YOUR GOAL: Your task is to transcribe the entries below exactly, from their first line down to the line containing "nothing => cobalt mouse [810, 357, 877, 396]", and to stop there.

── SUPPLIED ENTRIES

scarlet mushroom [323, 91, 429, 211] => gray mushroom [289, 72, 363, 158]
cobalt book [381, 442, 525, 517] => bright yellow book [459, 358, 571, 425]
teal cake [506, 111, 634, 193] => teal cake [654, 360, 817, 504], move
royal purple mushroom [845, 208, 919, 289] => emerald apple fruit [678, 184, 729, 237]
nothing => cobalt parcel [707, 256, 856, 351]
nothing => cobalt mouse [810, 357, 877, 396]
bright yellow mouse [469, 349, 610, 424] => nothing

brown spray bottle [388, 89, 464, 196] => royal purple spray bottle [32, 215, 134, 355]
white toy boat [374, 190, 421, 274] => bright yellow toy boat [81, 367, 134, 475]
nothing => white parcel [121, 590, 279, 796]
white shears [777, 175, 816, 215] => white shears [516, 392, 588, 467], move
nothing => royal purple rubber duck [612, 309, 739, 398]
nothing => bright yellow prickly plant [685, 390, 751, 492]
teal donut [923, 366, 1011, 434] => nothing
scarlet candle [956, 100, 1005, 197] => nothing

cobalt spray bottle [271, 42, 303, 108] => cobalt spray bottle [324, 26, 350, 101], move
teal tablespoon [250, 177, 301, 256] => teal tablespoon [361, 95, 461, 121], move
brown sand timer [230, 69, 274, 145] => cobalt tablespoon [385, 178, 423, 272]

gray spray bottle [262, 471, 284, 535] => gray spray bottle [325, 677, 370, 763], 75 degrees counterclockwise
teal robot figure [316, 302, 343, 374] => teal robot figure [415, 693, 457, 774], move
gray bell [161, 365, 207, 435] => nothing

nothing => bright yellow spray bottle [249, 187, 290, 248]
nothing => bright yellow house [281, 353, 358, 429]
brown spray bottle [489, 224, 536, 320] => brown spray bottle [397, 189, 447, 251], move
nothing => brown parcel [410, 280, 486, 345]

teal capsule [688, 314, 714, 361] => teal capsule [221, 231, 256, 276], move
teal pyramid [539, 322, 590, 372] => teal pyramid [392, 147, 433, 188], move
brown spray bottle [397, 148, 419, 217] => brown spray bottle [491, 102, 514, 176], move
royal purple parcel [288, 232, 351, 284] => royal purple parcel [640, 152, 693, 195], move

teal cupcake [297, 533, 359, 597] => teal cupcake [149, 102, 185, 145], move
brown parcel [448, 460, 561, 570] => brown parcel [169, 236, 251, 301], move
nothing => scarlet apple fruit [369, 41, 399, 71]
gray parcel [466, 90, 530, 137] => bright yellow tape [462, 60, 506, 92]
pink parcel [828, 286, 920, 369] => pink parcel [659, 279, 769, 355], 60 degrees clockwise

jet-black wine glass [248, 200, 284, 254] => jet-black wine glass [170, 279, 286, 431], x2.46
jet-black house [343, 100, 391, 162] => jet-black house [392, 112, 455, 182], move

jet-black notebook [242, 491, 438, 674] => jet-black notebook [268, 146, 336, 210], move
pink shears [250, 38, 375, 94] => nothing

────

ANSWER FOR THIS EXERCISE:
scarlet mushroom [323, 91, 429, 211] => gray mushroom [289, 72, 363, 158]
cobalt book [381, 442, 525, 517] => bright yellow book [459, 358, 571, 425]
teal cake [506, 111, 634, 193] => teal cake [654, 360, 817, 504], move
royal purple mushroom [845, 208, 919, 289] => emerald apple fruit [678, 184, 729, 237]
nothing => cobalt parcel [707, 256, 856, 351]
nothing => cobalt mouse [810, 357, 877, 396]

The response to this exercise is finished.